:: Data provided ::
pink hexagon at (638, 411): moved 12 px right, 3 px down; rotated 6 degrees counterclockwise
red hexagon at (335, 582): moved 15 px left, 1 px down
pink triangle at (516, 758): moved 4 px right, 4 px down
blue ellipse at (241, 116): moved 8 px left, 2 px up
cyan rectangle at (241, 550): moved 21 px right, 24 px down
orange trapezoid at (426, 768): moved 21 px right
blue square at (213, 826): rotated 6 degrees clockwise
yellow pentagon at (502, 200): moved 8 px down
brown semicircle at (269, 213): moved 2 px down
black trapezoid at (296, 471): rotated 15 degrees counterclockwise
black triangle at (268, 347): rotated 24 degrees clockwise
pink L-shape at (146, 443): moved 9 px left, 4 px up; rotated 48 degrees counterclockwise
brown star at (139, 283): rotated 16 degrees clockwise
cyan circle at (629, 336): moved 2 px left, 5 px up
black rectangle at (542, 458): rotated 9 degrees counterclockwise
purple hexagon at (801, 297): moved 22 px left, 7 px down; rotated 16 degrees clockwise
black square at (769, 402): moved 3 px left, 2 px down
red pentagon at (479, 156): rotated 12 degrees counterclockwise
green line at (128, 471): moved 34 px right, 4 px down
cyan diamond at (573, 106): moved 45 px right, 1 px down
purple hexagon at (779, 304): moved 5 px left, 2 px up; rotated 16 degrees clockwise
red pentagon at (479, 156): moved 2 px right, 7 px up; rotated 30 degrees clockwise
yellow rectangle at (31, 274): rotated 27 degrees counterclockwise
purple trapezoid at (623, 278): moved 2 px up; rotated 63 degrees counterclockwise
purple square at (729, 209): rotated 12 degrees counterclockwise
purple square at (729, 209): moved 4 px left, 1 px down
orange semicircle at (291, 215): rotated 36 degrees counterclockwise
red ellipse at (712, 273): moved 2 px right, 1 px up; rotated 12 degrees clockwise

:: Exercise ::
Copy all of the material above word for word, keeping every line in its original order.

:: Written solution ::
pink hexagon at (638, 411): moved 12 px right, 3 px down; rotated 6 degrees counterclockwise
red hexagon at (335, 582): moved 15 px left, 1 px down
pink triangle at (516, 758): moved 4 px right, 4 px down
blue ellipse at (241, 116): moved 8 px left, 2 px up
cyan rectangle at (241, 550): moved 21 px right, 24 px down
orange trapezoid at (426, 768): moved 21 px right
blue square at (213, 826): rotated 6 degrees clockwise
yellow pentagon at (502, 200): moved 8 px down
brown semicircle at (269, 213): moved 2 px down
black trapezoid at (296, 471): rotated 15 degrees counterclockwise
black triangle at (268, 347): rotated 24 degrees clockwise
pink L-shape at (146, 443): moved 9 px left, 4 px up; rotated 48 degrees counterclockwise
brown star at (139, 283): rotated 16 degrees clockwise
cyan circle at (629, 336): moved 2 px left, 5 px up
black rectangle at (542, 458): rotated 9 degrees counterclockwise
purple hexagon at (801, 297): moved 22 px left, 7 px down; rotated 16 degrees clockwise
black square at (769, 402): moved 3 px left, 2 px down
red pentagon at (479, 156): rotated 12 degrees counterclockwise
green line at (128, 471): moved 34 px right, 4 px down
cyan diamond at (573, 106): moved 45 px right, 1 px down
purple hexagon at (779, 304): moved 5 px left, 2 px up; rotated 16 degrees clockwise
red pentagon at (479, 156): moved 2 px right, 7 px up; rotated 30 degrees clockwise
yellow rectangle at (31, 274): rotated 27 degrees counterclockwise
purple trapezoid at (623, 278): moved 2 px up; rotated 63 degrees counterclockwise
purple square at (729, 209): rotated 12 degrees counterclockwise
purple square at (729, 209): moved 4 px left, 1 px down
orange semicircle at (291, 215): rotated 36 degrees counterclockwise
red ellipse at (712, 273): moved 2 px right, 1 px up; rotated 12 degrees clockwise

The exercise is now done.